-------- Source information
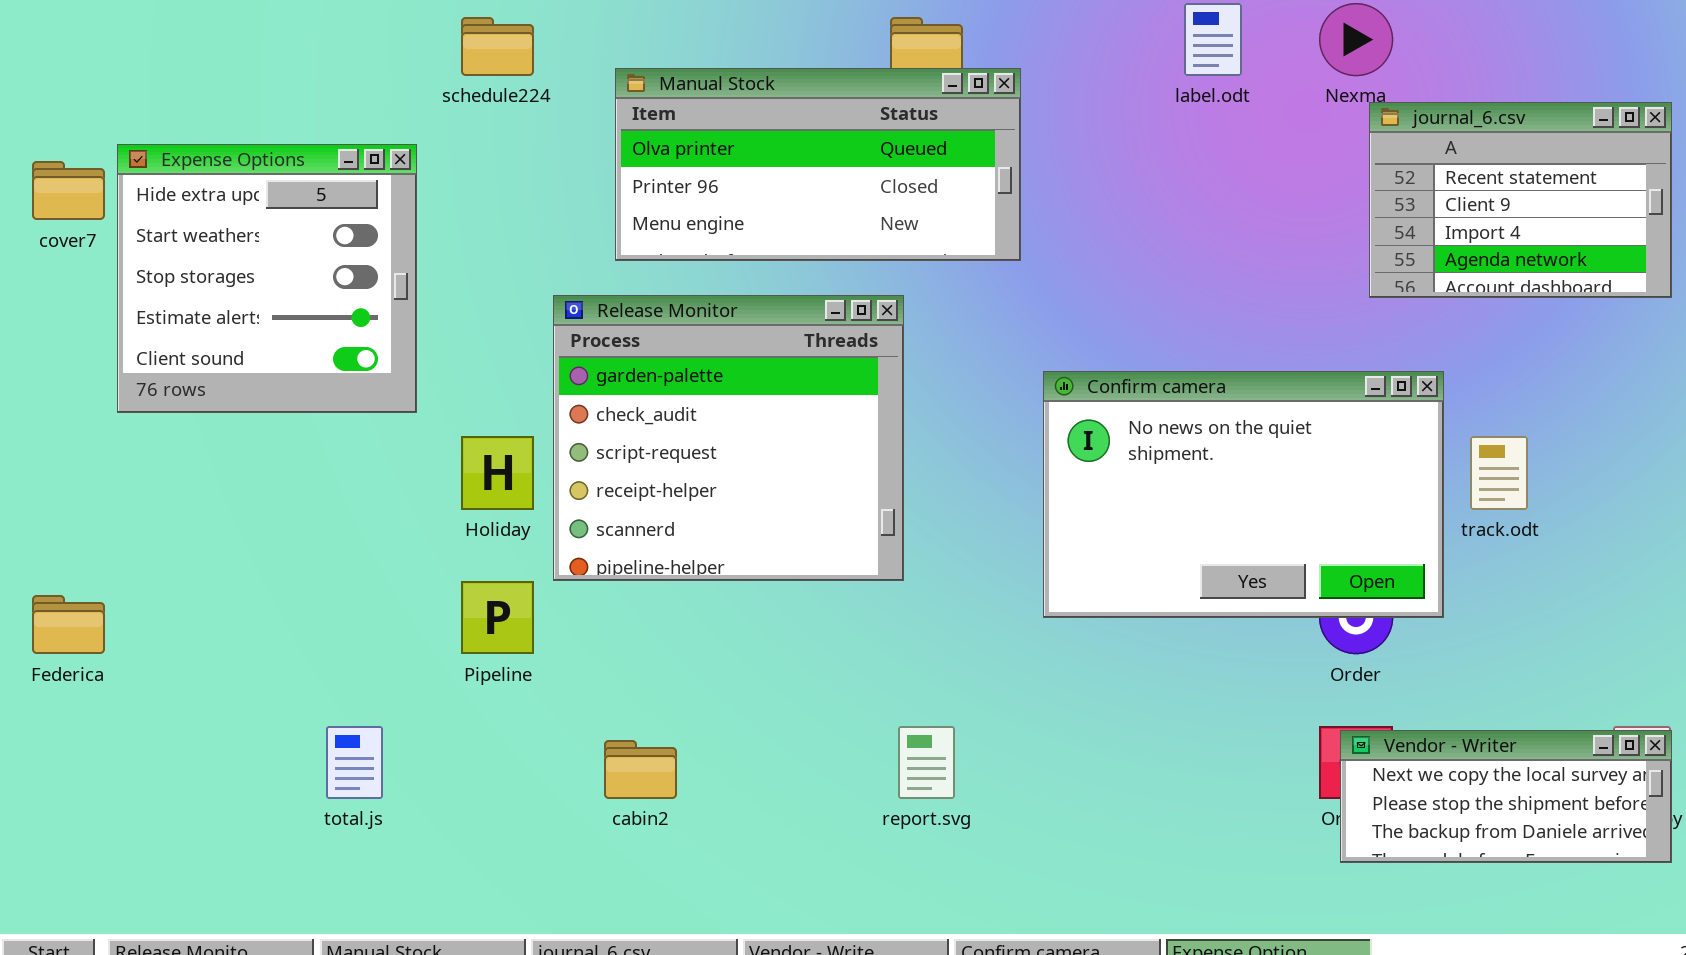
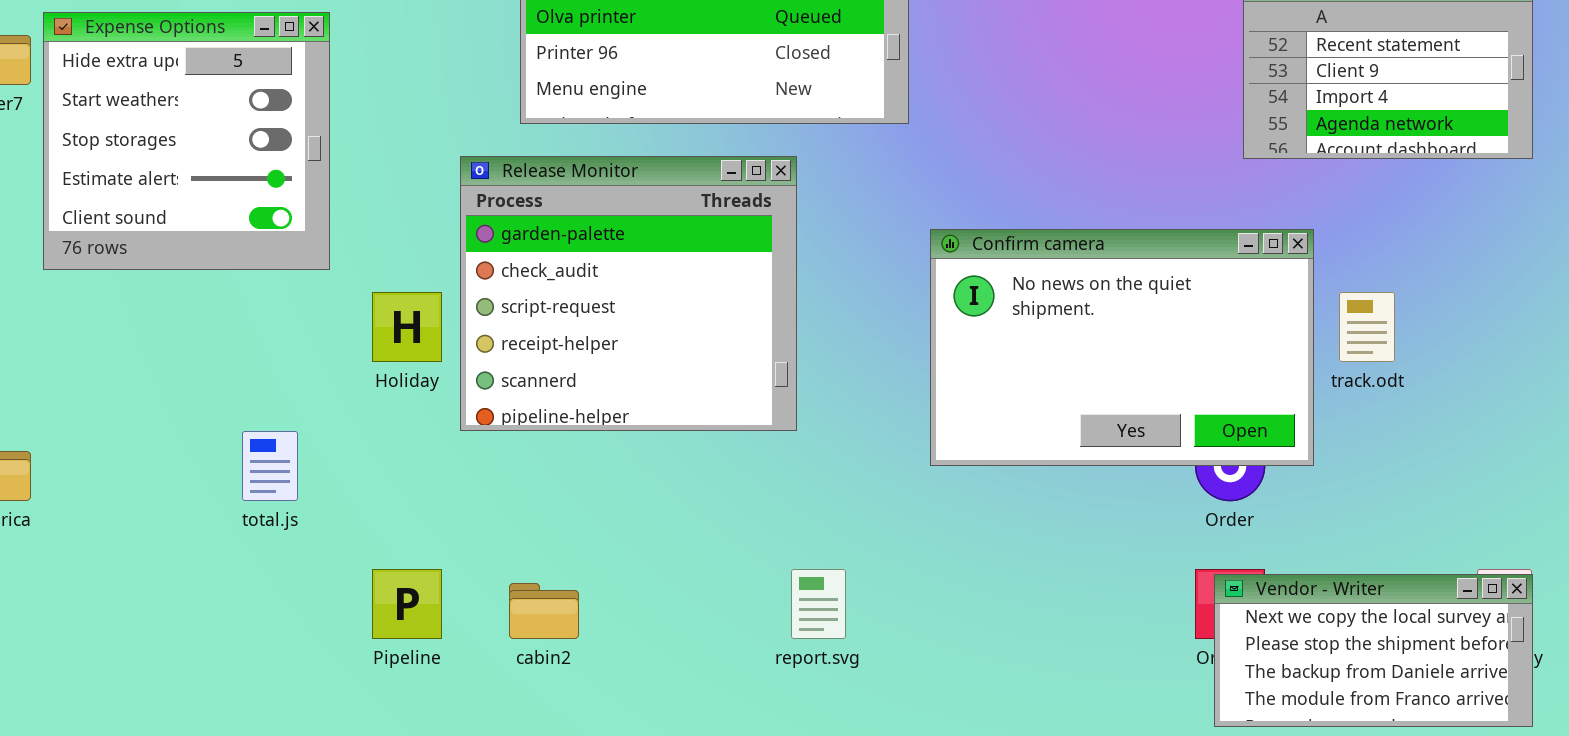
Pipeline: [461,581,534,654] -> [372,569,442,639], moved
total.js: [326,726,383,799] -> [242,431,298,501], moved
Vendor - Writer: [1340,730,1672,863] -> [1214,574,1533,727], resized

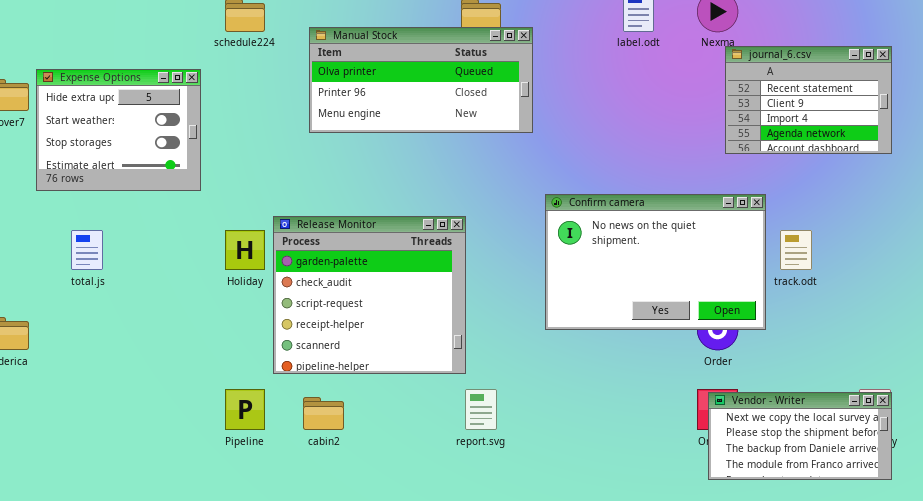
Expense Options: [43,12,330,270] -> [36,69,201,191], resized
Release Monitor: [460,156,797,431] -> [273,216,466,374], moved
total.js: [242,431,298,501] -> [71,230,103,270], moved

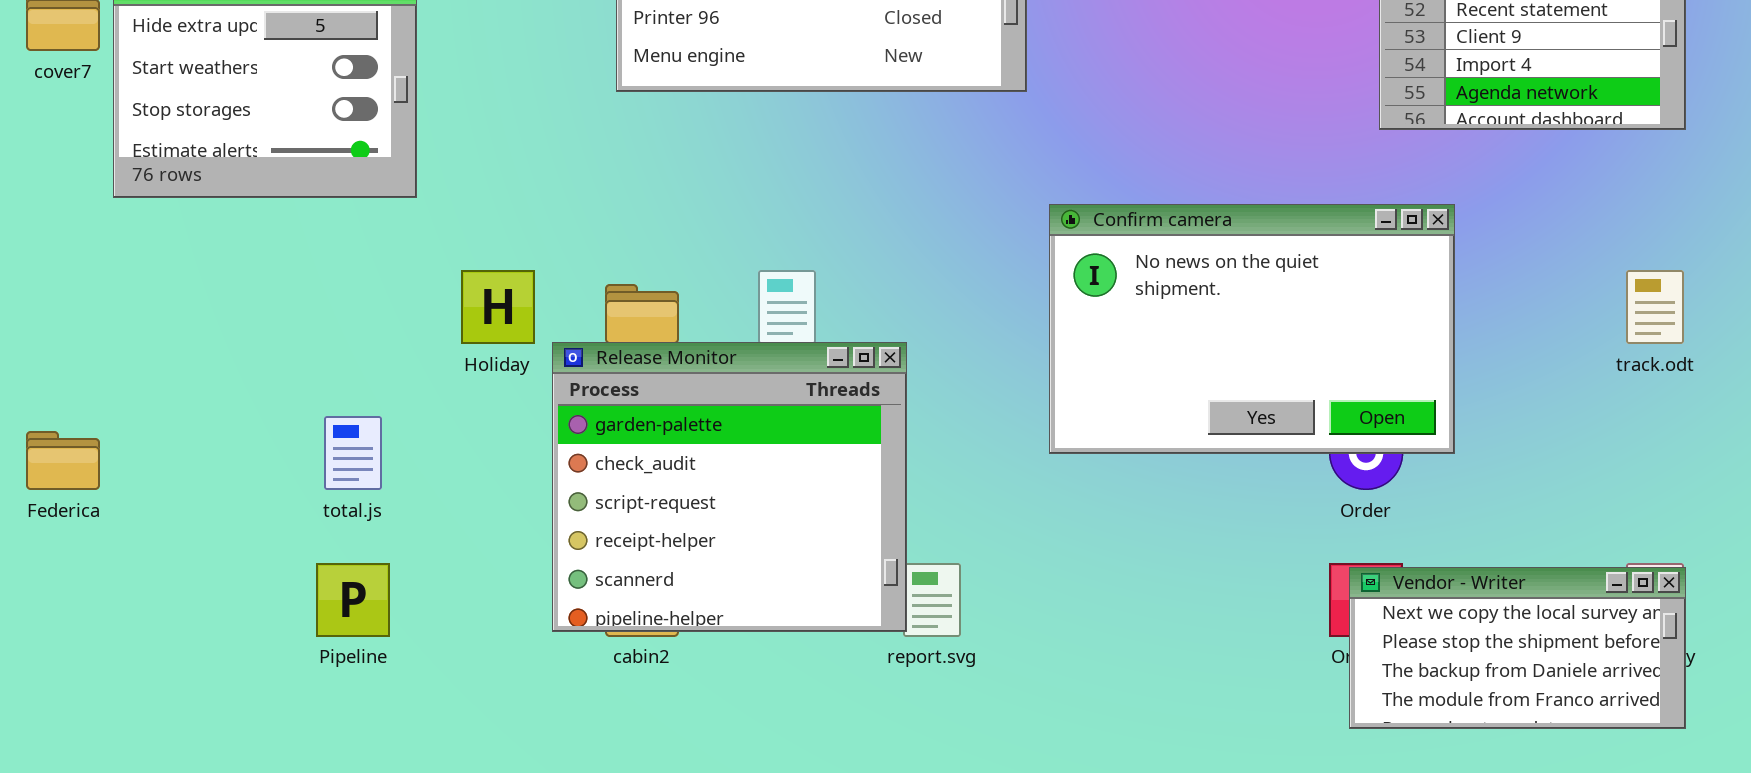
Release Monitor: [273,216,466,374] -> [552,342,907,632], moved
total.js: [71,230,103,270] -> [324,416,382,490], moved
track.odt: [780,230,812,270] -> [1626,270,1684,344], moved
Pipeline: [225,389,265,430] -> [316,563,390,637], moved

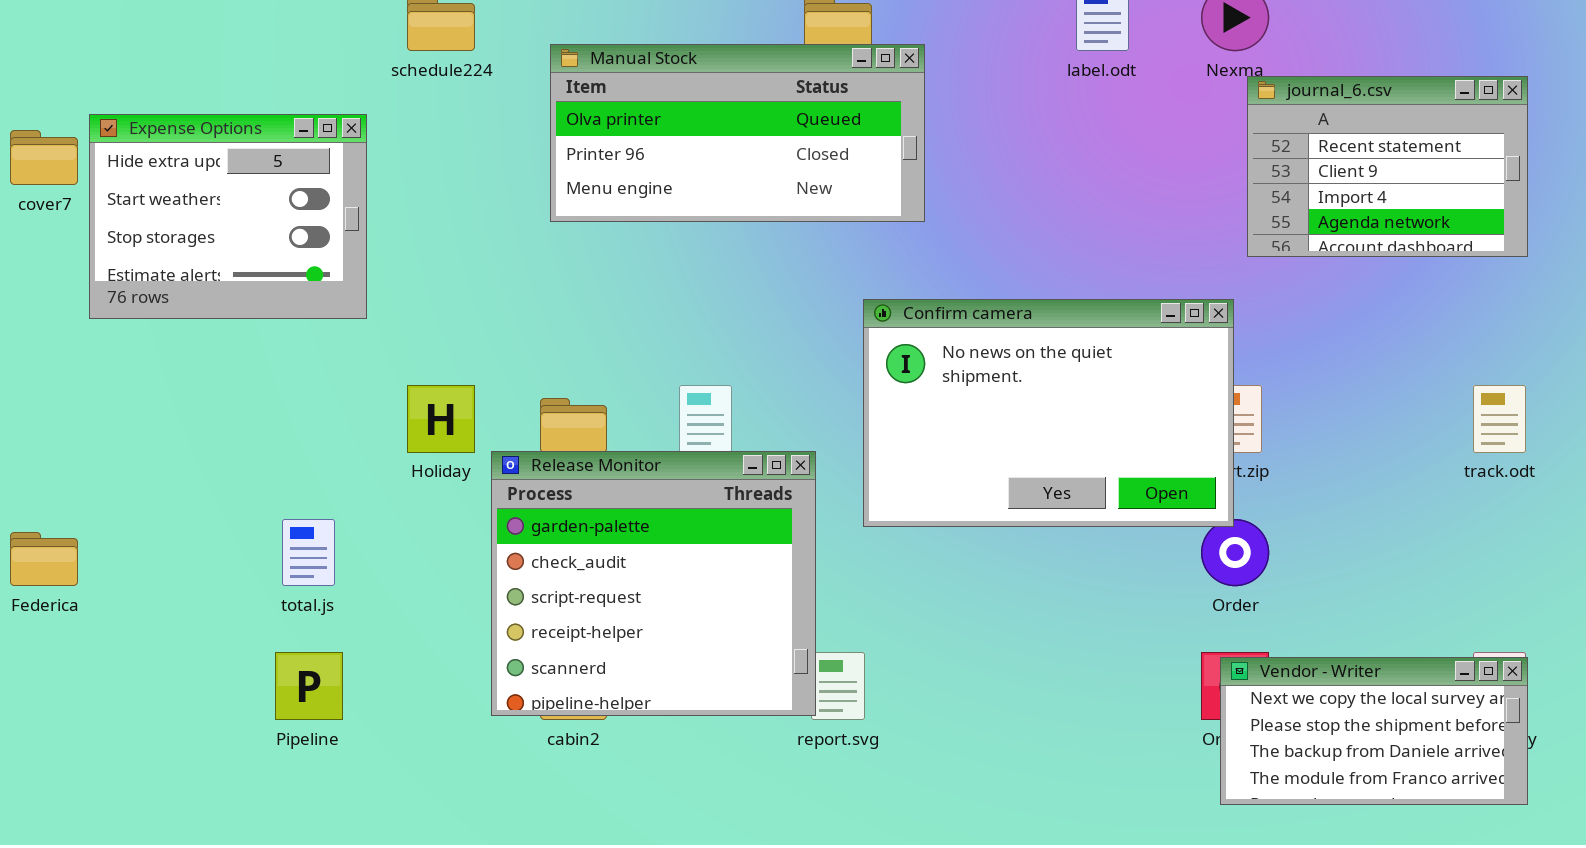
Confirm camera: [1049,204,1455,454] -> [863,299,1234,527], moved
----------------
-------- Source information
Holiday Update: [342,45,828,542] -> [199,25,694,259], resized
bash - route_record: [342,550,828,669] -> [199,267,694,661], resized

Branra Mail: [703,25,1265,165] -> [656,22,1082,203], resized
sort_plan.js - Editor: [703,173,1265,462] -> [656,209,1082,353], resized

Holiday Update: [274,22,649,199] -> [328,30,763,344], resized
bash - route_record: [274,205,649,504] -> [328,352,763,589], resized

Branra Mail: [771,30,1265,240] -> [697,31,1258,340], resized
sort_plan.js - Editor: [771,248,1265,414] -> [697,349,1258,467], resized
----------------
Set down again, word for word, every line from the one with "total.js: [326,726,383,799] ->" to the one with "Release Monitor: [460,156,797,431]" in the entries above, and omit the pictures.

• Answer box
total.js: [326,726,383,799] -> [242,431,298,501], moved
Vendor - Writer: [1340,730,1672,863] -> [1214,574,1533,727], resized

Expense Options: [43,12,330,270] -> [36,69,201,191], resized
Release Monitor: [460,156,797,431] -> [273,216,466,374], moved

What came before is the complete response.